Input for this task >>

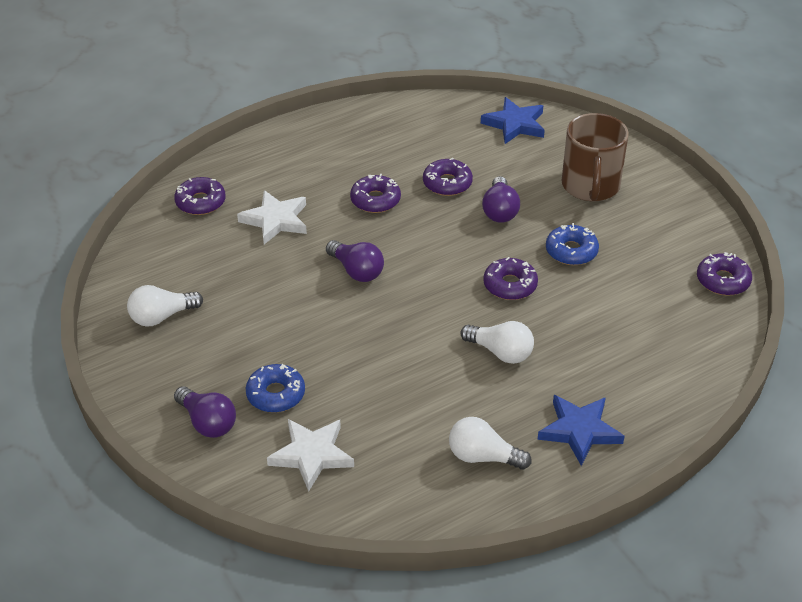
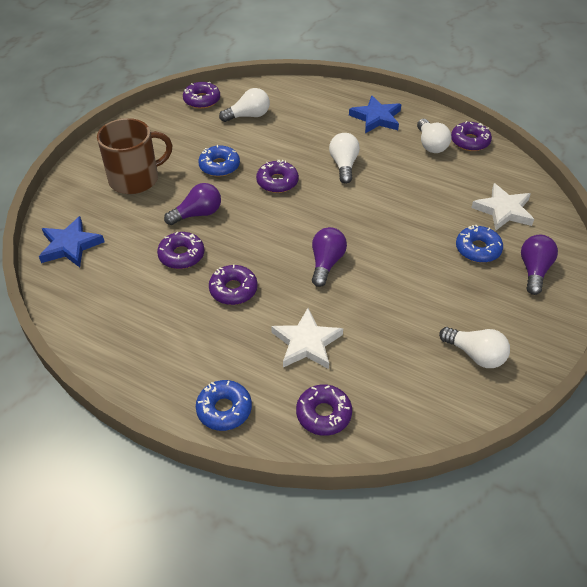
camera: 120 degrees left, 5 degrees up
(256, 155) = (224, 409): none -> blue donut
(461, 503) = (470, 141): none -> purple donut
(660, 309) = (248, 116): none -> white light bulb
* * *
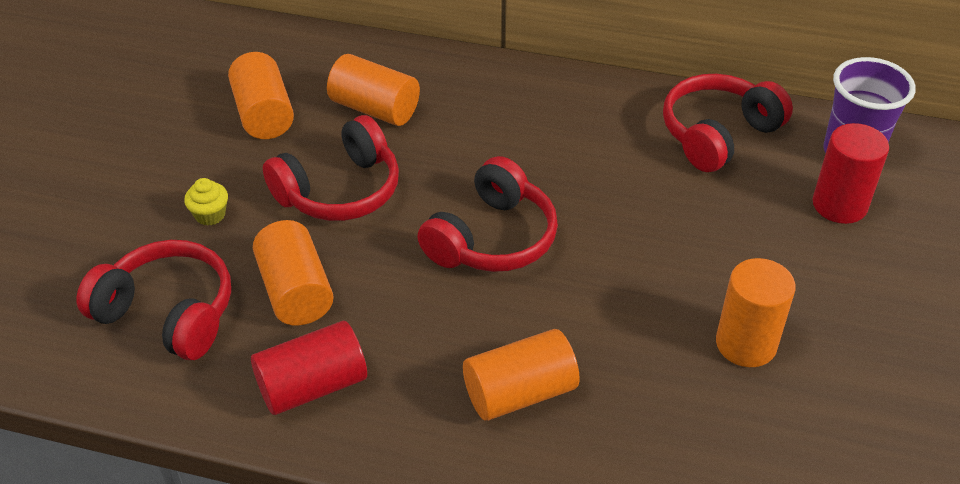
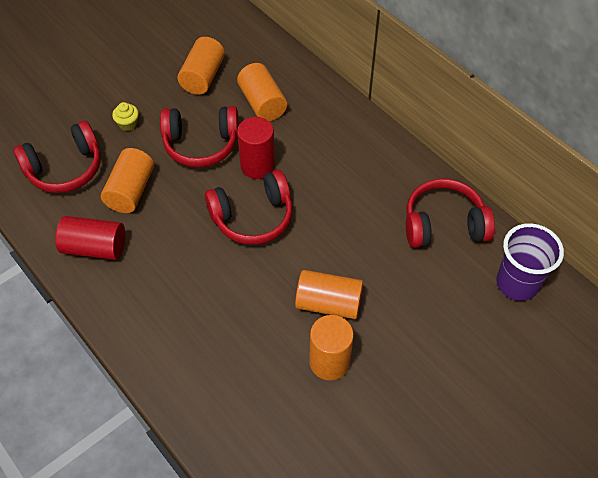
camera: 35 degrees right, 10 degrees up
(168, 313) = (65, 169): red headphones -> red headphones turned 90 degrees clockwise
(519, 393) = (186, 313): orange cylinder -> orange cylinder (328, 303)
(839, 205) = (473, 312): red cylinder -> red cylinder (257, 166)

What is expected >>
With the string "cylinder" as the key, filter the data above and show the lines that match.

Solution below >>
(519, 393) = (186, 313): orange cylinder -> orange cylinder (328, 303)
(839, 205) = (473, 312): red cylinder -> red cylinder (257, 166)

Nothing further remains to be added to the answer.